[Records provided]:
____________________

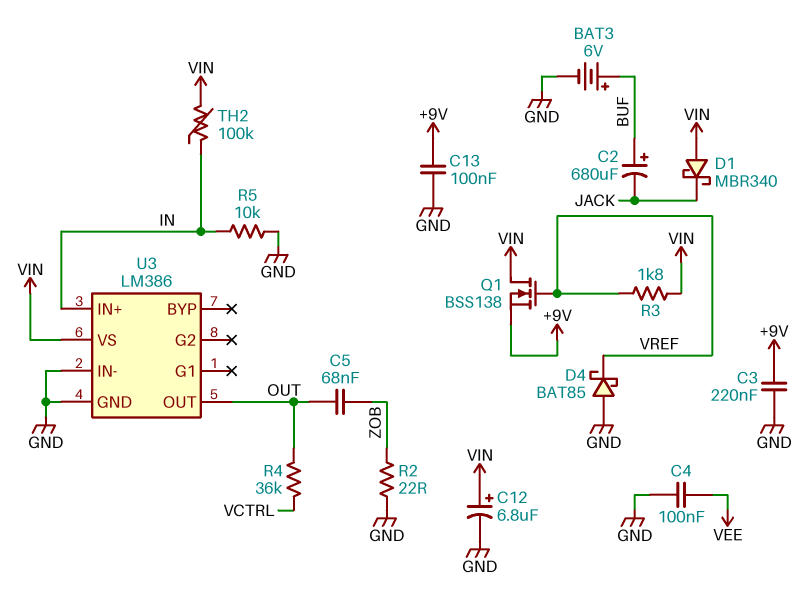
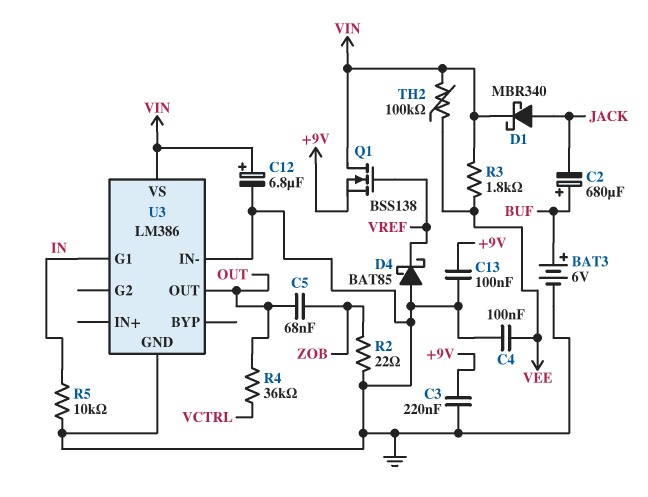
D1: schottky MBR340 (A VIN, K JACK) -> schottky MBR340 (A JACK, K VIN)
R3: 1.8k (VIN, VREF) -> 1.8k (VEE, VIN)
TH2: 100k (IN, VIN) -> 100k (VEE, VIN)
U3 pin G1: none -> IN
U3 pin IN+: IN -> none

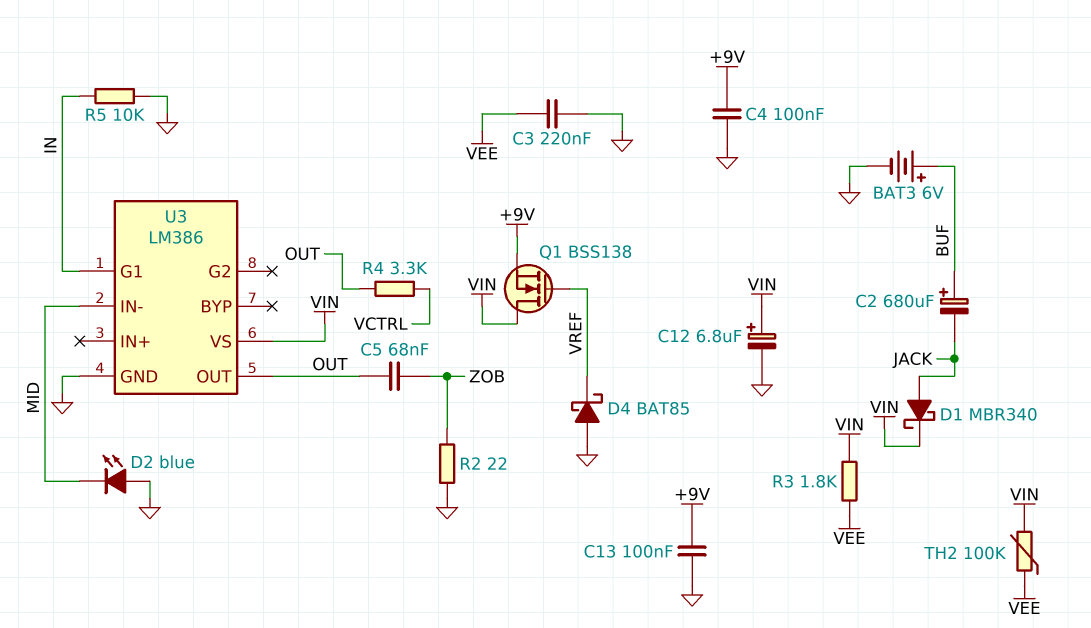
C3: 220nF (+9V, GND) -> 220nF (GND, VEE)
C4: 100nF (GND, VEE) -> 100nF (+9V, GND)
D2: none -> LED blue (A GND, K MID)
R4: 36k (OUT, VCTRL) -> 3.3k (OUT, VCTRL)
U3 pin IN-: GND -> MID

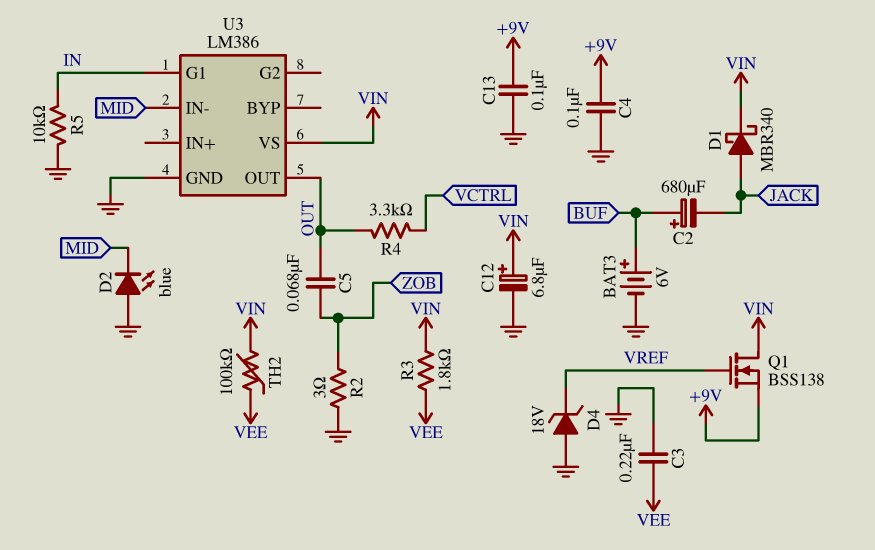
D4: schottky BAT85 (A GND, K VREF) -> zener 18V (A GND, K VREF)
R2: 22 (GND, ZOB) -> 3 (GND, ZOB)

____________________

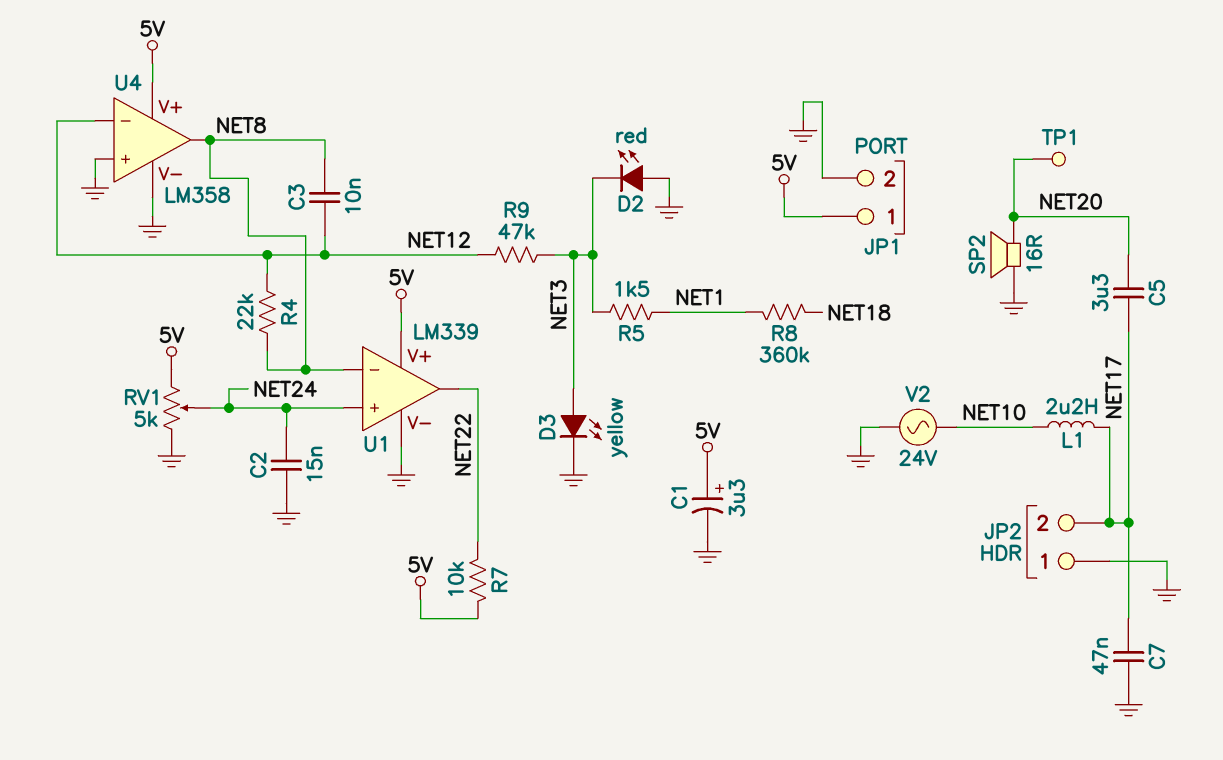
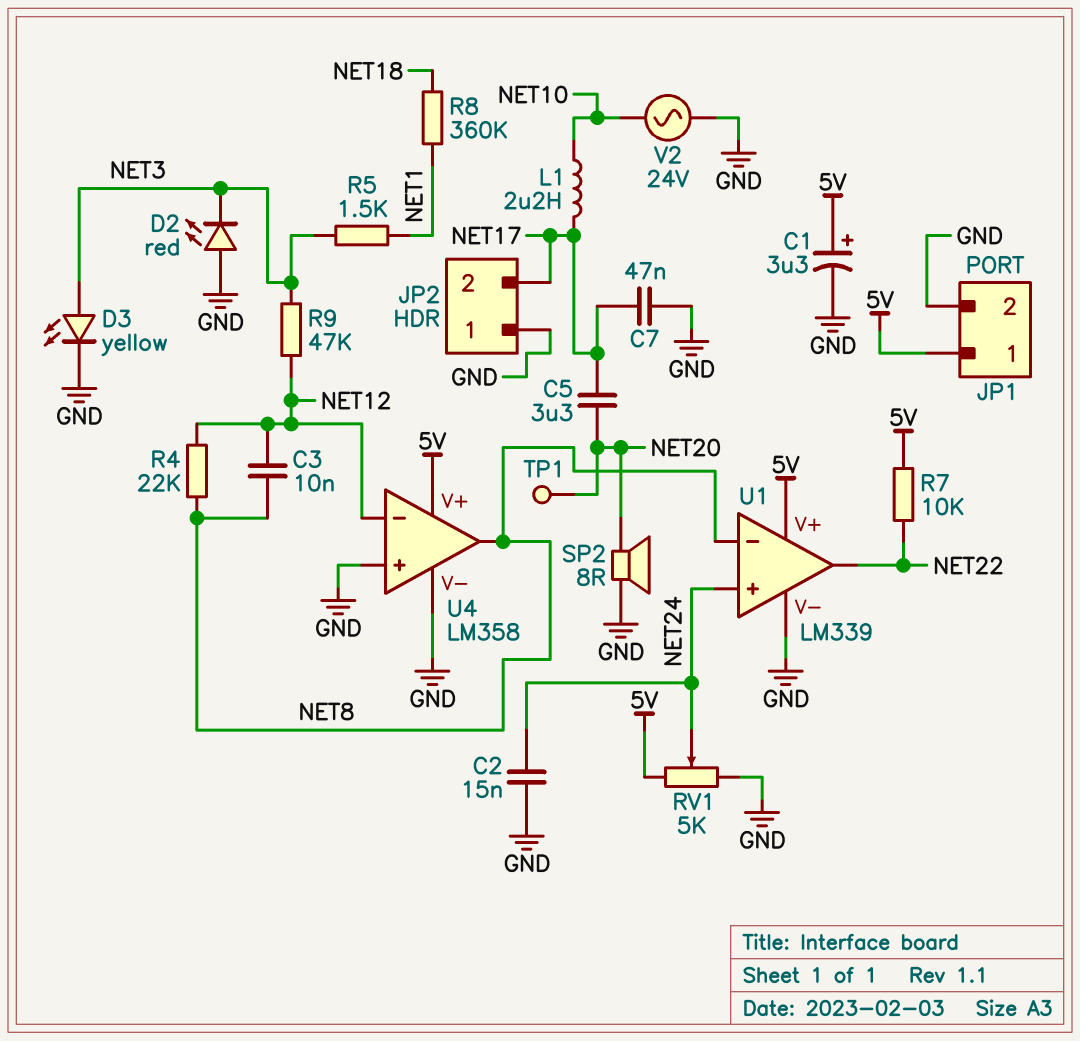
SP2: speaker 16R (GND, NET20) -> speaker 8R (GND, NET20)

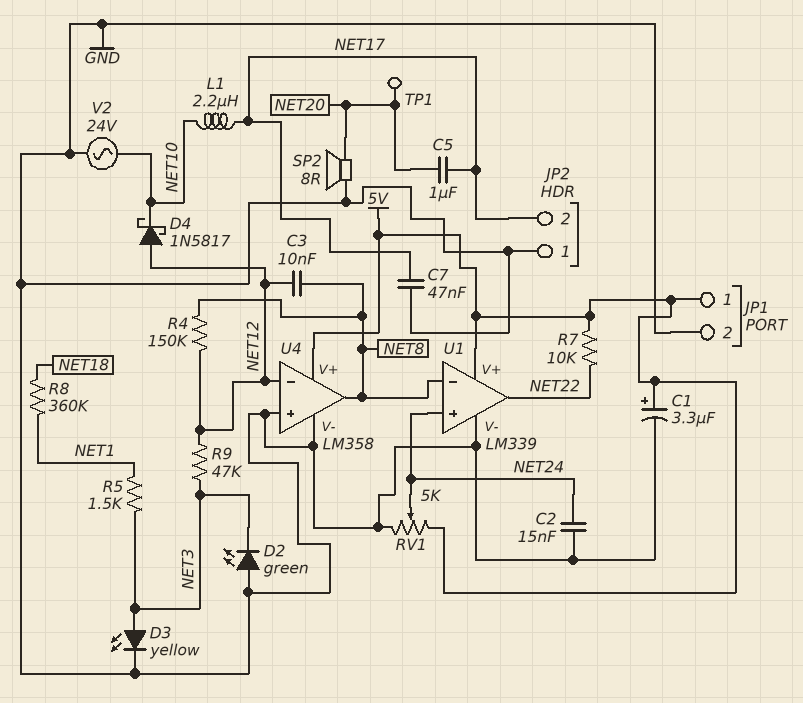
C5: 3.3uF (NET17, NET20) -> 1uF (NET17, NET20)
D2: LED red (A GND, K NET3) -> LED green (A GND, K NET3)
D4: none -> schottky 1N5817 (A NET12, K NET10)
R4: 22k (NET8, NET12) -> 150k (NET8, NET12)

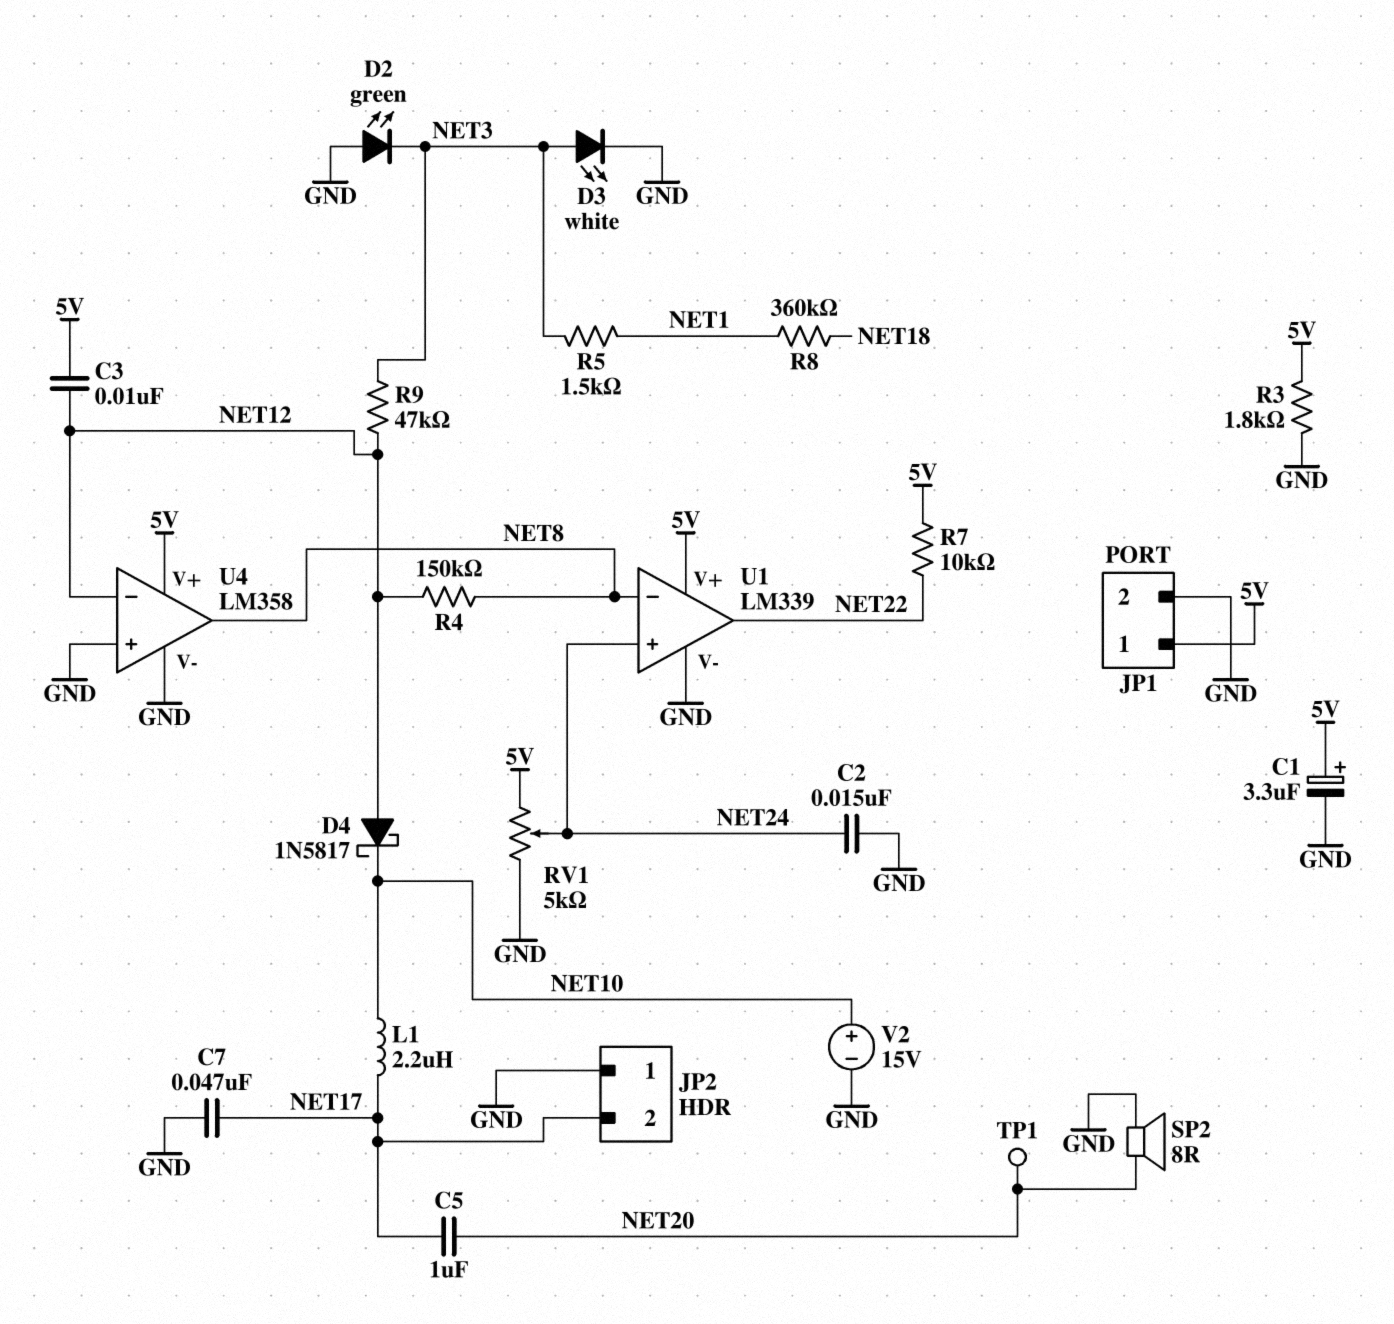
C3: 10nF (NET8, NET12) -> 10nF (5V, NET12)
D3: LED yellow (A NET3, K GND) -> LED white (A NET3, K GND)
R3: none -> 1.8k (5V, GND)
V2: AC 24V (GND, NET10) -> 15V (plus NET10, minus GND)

____________________

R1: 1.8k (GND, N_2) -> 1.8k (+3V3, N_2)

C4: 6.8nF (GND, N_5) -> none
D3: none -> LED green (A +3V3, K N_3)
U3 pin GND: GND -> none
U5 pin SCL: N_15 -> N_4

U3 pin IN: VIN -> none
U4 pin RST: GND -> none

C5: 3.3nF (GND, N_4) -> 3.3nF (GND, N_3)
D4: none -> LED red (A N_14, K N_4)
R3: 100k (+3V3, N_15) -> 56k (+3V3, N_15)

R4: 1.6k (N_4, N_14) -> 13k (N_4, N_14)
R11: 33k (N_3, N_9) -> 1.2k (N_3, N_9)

____________________

[Problem to work on]:
Your answer should be one number: how many lines of the material include the word "schottky".

[Expected answer]:
3